** Recorded information follows **

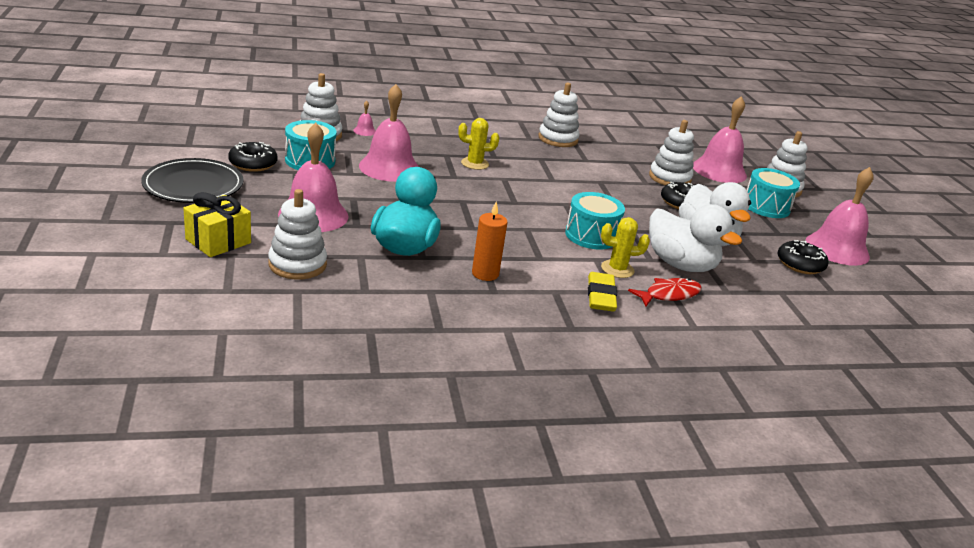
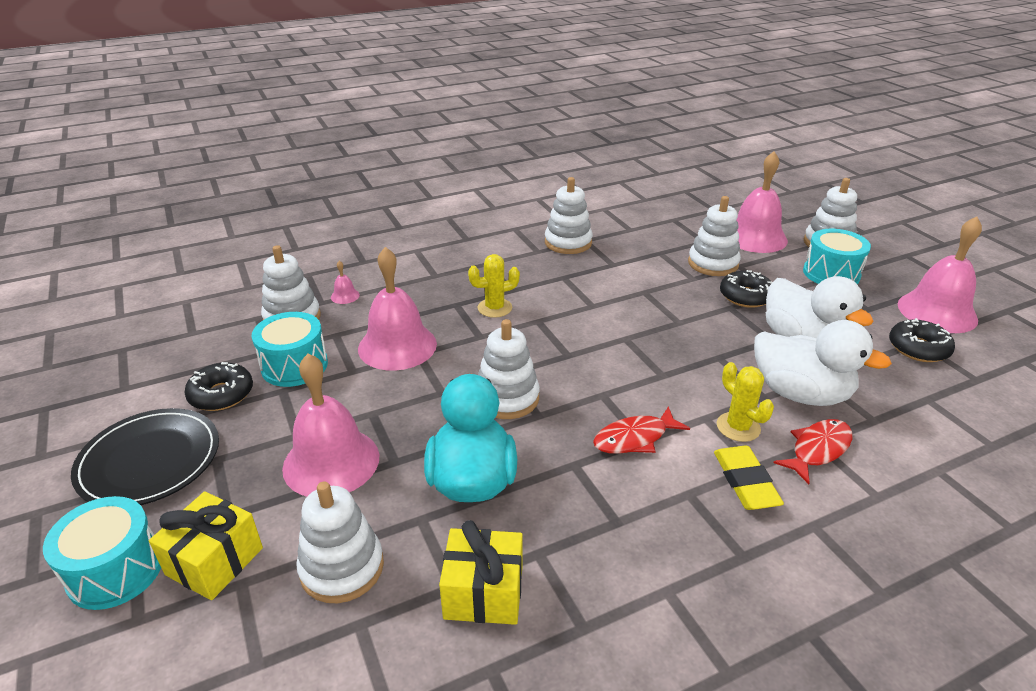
camera: 10 degrees left, 5 degrees up
(383, 298) = (483, 593): none -> yellow gift
(454, 213) = (507, 398): none -> white stacking toy
(485, 274) = (591, 493): orange candle -> none
(535, 256) = (634, 438): none -> red fish
(591, 235) = (679, 381): turquoise drum -> turquoise drum (115, 570)
(617, 269) = (738, 427): yellow cactus -> yellow cactus turned 75 degrees clockwise

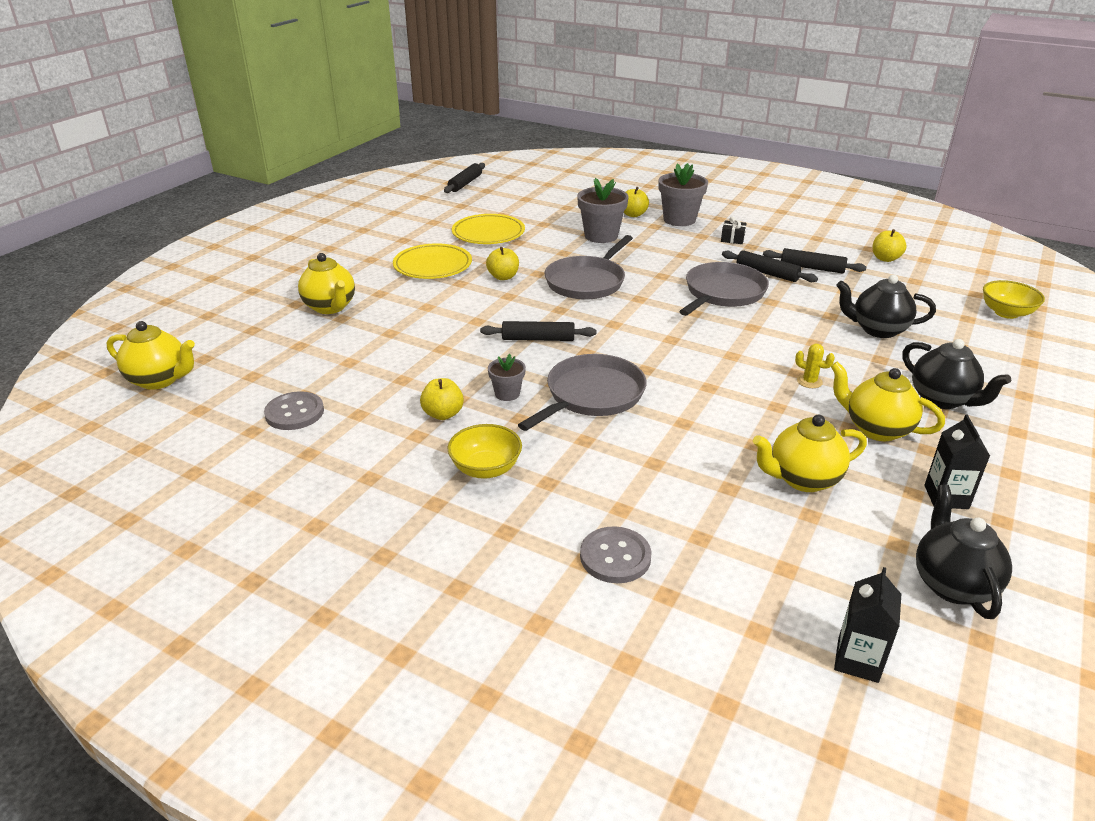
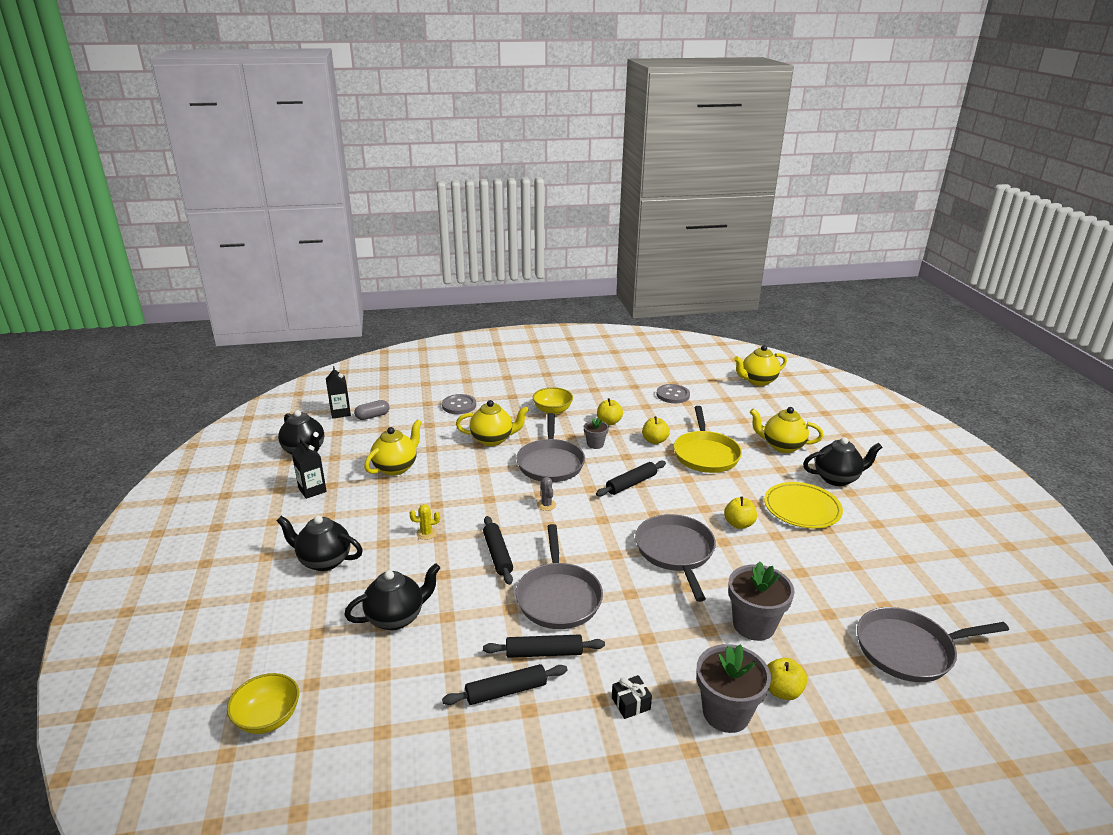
camera: 140 degrees right, 5 degrees down
(355, 269) = (837, 478): none -> black teapot
(415, 332) = (705, 454): none -> yellow pan
(465, 183) = (1022, 643): black rolling pin -> black rolling pin (497, 555)
(488, 233) = (841, 569): yellow plate -> none
(530, 201) = (908, 650): none -> grey pan
(652, 356) = (546, 505): none -> grey cactus
(793, 613) = (372, 416): none -> grey capsule
(876, 429) = (365, 516): yellow teapot -> yellow teapot (493, 439)
(885, 258) = (432, 768): yellow apple -> yellow apple (654, 441)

** End of Recorded information **

*Work to be completed:* Show the lines of the entries that include the string "degrees", copying each in full.

*Result:*
camera: 10 degrees left, 5 degrees up
(617, 269) = (738, 427): yellow cactus -> yellow cactus turned 75 degrees clockwise
camera: 140 degrees right, 5 degrees down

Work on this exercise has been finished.